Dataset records
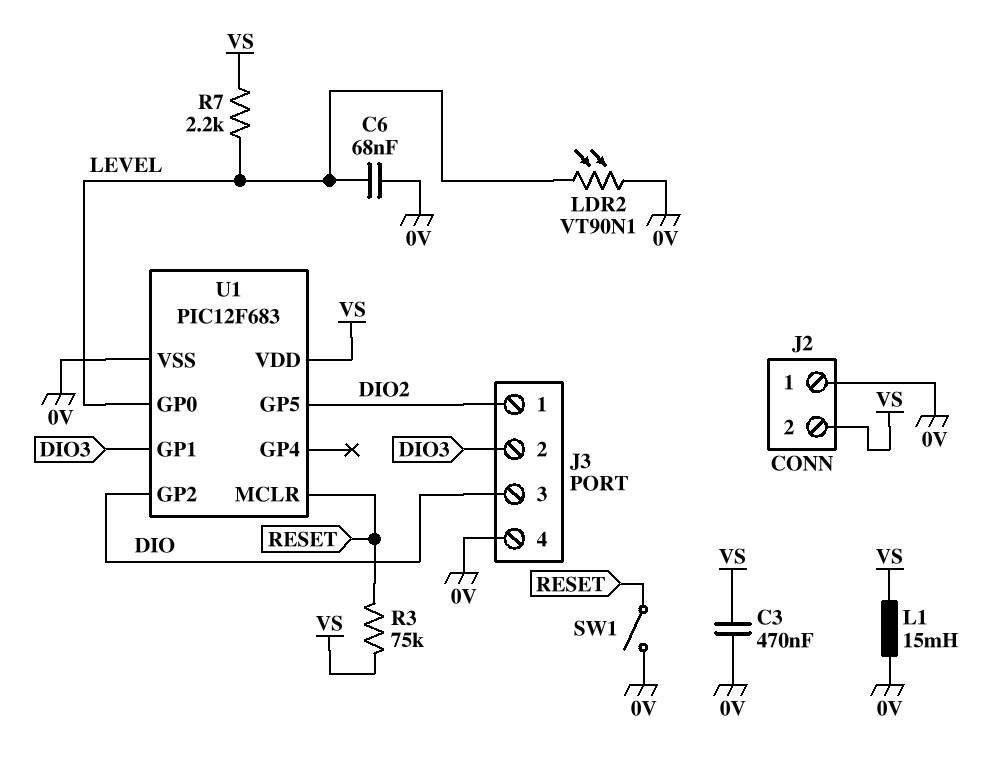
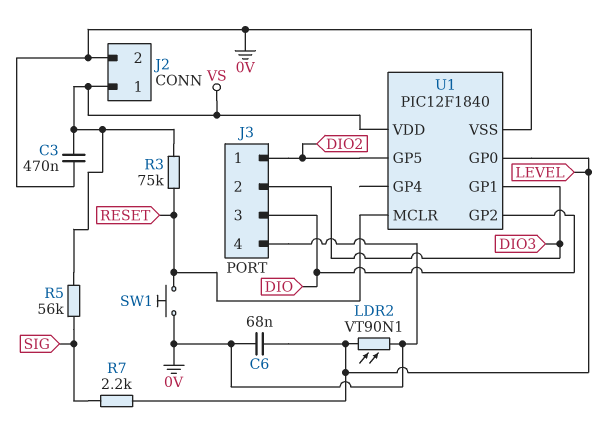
J2 pin 1: 0V -> VS
J2 pin 2: VS -> 0V
L1: 15mH (0V, VS) -> none
R5: none -> 56k (SIG, VS)
R7: 2.2k (LEVEL, VS) -> 2.2k (LEVEL, SIG)
SW1: switch (0V, RESET) -> button (0V, RESET)
U1: PIC12F683 -> PIC12F1840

Activity » Go through the lines above and write each one out verbatim, skipping the pictures.

Output for this exercise »
J2 pin 1: 0V -> VS
J2 pin 2: VS -> 0V
L1: 15mH (0V, VS) -> none
R5: none -> 56k (SIG, VS)
R7: 2.2k (LEVEL, VS) -> 2.2k (LEVEL, SIG)
SW1: switch (0V, RESET) -> button (0V, RESET)
U1: PIC12F683 -> PIC12F1840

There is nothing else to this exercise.